*WHAT YOU ARE ASKED TO DO*
Shown below is a listing with pictures; reproduce exactly, and only, the lines between the ones containing "brown cross: (49, 147) -> (54, 36), moved" and "blue circle: (65, 79) -> (63, 136), moved", inclusive, leaving the pictures out.

_ _ _ _ _ _ _

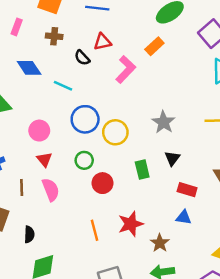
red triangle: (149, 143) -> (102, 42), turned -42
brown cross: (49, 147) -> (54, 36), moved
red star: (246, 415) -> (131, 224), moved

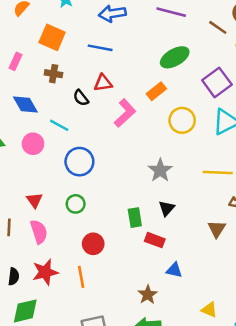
pink circle: (39, 131) -> (33, 144), moved
yellow circle: (115, 132) -> (182, 120), moved
red circle: (102, 183) -> (93, 244), moved
red rectangle: (187, 190) -> (155, 240), moved
red star: (131, 224) -> (45, 272), moved

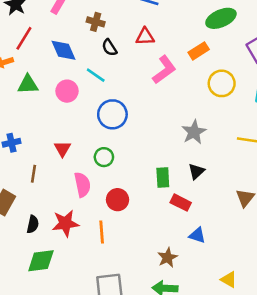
black semicircle: (81, 98) -> (109, 48), moved
pink semicircle: (39, 232) -> (82, 185), moved

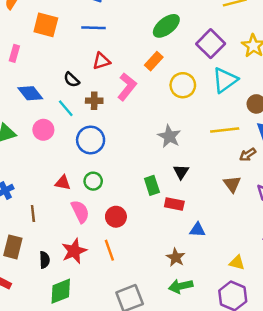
brown cross: (96, 22) -> (94, 101), moved
cyan line: (96, 75) -> (66, 108), turned 30
red triangle: (62, 149) -> (63, 183), moved, turned -35

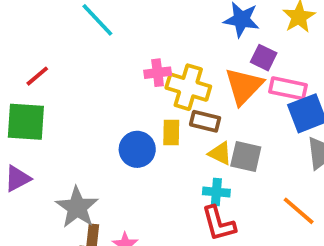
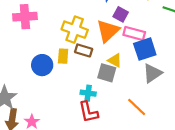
pink cross: (158, 73) -> (25, 17), moved, size x1.5
yellow triangle: (220, 153) -> (115, 60), moved

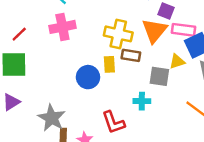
yellow triangle: (115, 60) -> (177, 61), moved, turned -40
red L-shape: (88, 112) -> (113, 122), moved

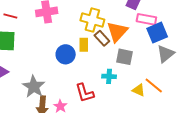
orange triangle: (154, 31) -> (117, 32), moved
red line: (19, 34) -> (10, 16), turned 56
brown rectangle: (131, 55) -> (102, 38), turned 35
yellow triangle: (177, 61) -> (139, 90), moved, turned 40

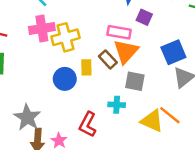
pink rectangle: (146, 19) -> (119, 32), moved
yellow cross: (92, 20) -> (65, 37), moved, turned -30
yellow triangle: (139, 90) -> (152, 121), size x1.5
red L-shape: (85, 93) -> (88, 124), turned 45

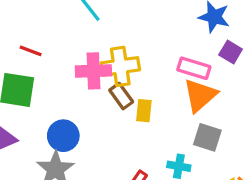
pink cross: (42, 29) -> (93, 71), moved
brown rectangle: (108, 59) -> (121, 96), moved
blue circle: (65, 79) -> (63, 136), moved

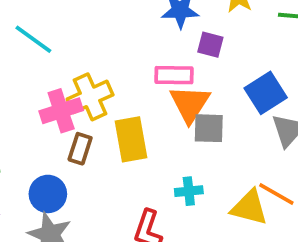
brown rectangle: (121, 96) -> (80, 149), moved, turned 70
yellow rectangle: (144, 111) -> (131, 139), size x1.6
gray square: (207, 137) -> (209, 128), moved

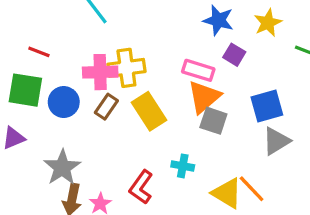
yellow rectangle: (131, 139) -> (149, 111), turned -39
blue circle: (48, 194) -> (64, 102), moved

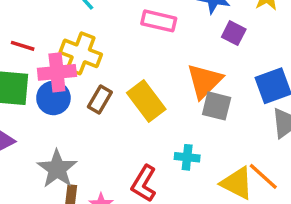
yellow cross: (126, 68) -> (81, 53), moved, turned 33
pink rectangle: (198, 70) -> (159, 21), moved
pink cross: (100, 72) -> (57, 72), moved

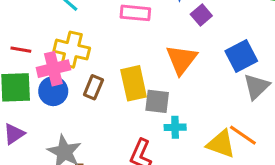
purple square: (234, 33) -> (201, 15), turned 30
yellow rectangle: (146, 101) -> (134, 83), turned 32
gray square: (217, 106) -> (157, 101), moved

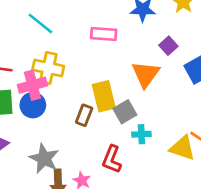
purple square: (201, 15) -> (168, 46), moved
brown rectangle: (93, 87) -> (84, 115), moved
gray square: (157, 101) -> (125, 112), turned -35

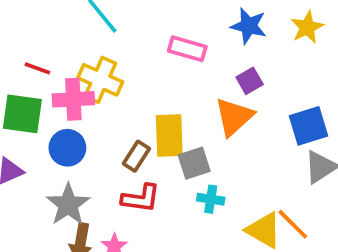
purple square: (168, 46) -> (250, 81), moved
blue circle: (33, 105) -> (67, 148), moved
red L-shape: (112, 159) -> (141, 198), moved, turned -116

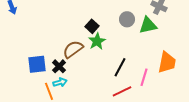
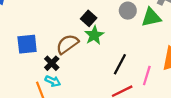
blue square: (37, 64) -> (27, 44), moved
cyan arrow: (60, 82) -> (53, 81), turned 40

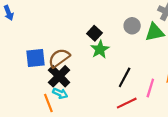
brown semicircle: (67, 44) -> (59, 58), moved
black cross: (52, 63) -> (59, 76), size x1.5

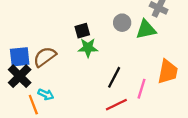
black square: (95, 33) -> (82, 31), turned 32
green star: (100, 49) -> (88, 48), turned 30
black cross: (59, 76) -> (20, 76), moved

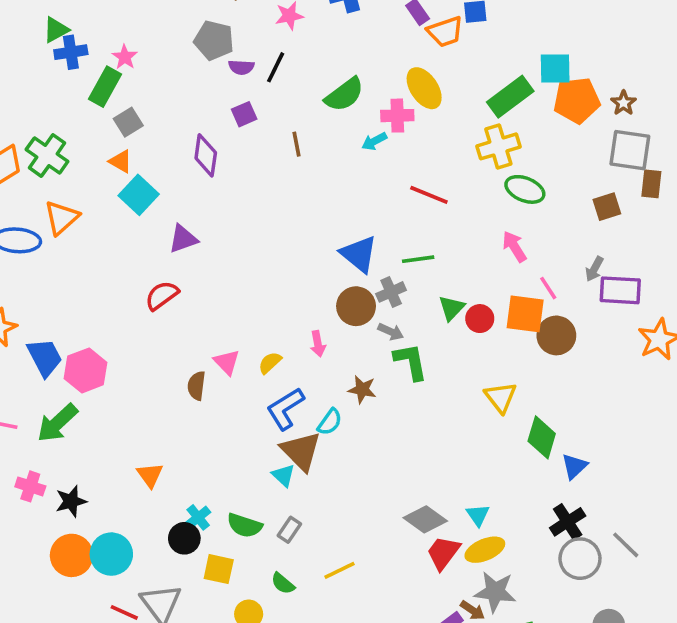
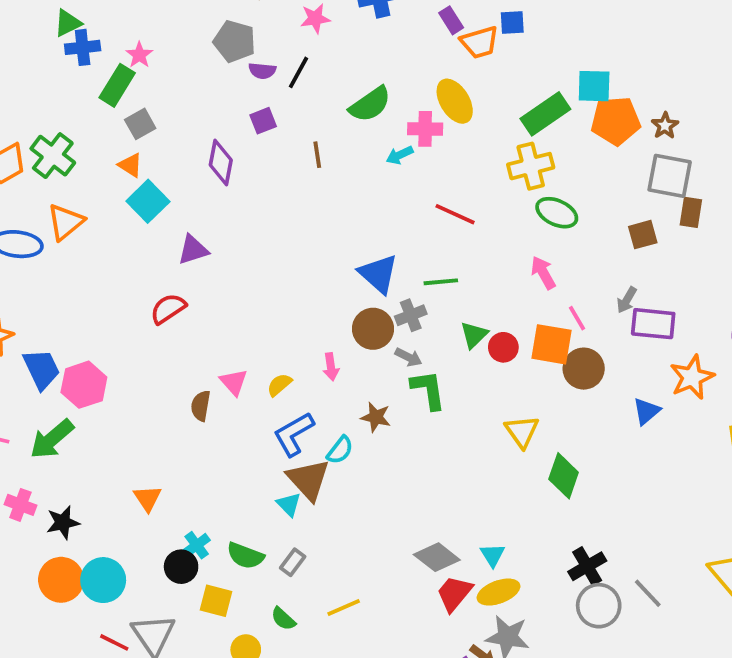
blue triangle: (574, 466) -> (646, 411), moved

_ _ _ _ _ _ _

*EXERCISE SOLUTION*
brown cross: (49, 147) -> (54, 36), moved
red star: (246, 415) -> (131, 224), moved

pink circle: (39, 131) -> (33, 144), moved
yellow circle: (115, 132) -> (182, 120), moved
red circle: (102, 183) -> (93, 244), moved
red rectangle: (187, 190) -> (155, 240), moved
red star: (131, 224) -> (45, 272), moved

black semicircle: (81, 98) -> (109, 48), moved
pink semicircle: (39, 232) -> (82, 185), moved

brown cross: (96, 22) -> (94, 101), moved
cyan line: (96, 75) -> (66, 108), turned 30
red triangle: (62, 149) -> (63, 183), moved, turned -35

pink cross: (158, 73) -> (25, 17), moved, size x1.5
yellow triangle: (220, 153) -> (115, 60), moved

yellow triangle: (115, 60) -> (177, 61), moved, turned -40
red L-shape: (88, 112) -> (113, 122), moved

orange triangle: (154, 31) -> (117, 32), moved
red line: (19, 34) -> (10, 16), turned 56
brown rectangle: (131, 55) -> (102, 38), turned 35
yellow triangle: (177, 61) -> (139, 90), moved, turned 40

pink rectangle: (146, 19) -> (119, 32), moved
yellow cross: (92, 20) -> (65, 37), moved, turned -30
yellow triangle: (139, 90) -> (152, 121), size x1.5
red L-shape: (85, 93) -> (88, 124), turned 45

pink cross: (42, 29) -> (93, 71), moved
brown rectangle: (108, 59) -> (121, 96), moved
blue circle: (65, 79) -> (63, 136), moved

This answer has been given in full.